▸ **Work item**
Transcribe exactly the line that contains "[396, 174, 497, 235]" and every line below it in the listing, through the last, and no other lines.
+++ Listed records
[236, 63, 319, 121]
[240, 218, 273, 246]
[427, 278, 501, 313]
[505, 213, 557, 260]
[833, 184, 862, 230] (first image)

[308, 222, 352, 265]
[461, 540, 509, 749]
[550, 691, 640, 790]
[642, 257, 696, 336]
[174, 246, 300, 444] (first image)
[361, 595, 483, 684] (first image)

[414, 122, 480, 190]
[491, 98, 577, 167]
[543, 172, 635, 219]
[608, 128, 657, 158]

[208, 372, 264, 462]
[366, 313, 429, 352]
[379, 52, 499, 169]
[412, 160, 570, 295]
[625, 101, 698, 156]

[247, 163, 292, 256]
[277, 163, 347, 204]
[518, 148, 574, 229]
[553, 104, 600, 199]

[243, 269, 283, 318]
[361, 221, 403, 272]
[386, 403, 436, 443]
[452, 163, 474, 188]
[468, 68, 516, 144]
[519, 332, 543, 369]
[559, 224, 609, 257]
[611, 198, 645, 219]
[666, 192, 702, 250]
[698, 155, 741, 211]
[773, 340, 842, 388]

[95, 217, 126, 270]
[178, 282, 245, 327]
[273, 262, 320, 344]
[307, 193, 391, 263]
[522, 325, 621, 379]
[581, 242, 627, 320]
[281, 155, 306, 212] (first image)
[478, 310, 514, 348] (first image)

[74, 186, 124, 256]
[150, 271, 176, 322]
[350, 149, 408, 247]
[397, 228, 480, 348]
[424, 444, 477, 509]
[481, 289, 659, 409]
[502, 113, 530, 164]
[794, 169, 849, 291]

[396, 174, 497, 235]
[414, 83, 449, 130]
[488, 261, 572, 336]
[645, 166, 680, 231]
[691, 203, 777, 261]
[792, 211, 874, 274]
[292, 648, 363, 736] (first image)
++++++
▸ **Answer to the exercise**
[396, 174, 497, 235]
[414, 83, 449, 130]
[488, 261, 572, 336]
[645, 166, 680, 231]
[691, 203, 777, 261]
[792, 211, 874, 274]
[292, 648, 363, 736] (first image)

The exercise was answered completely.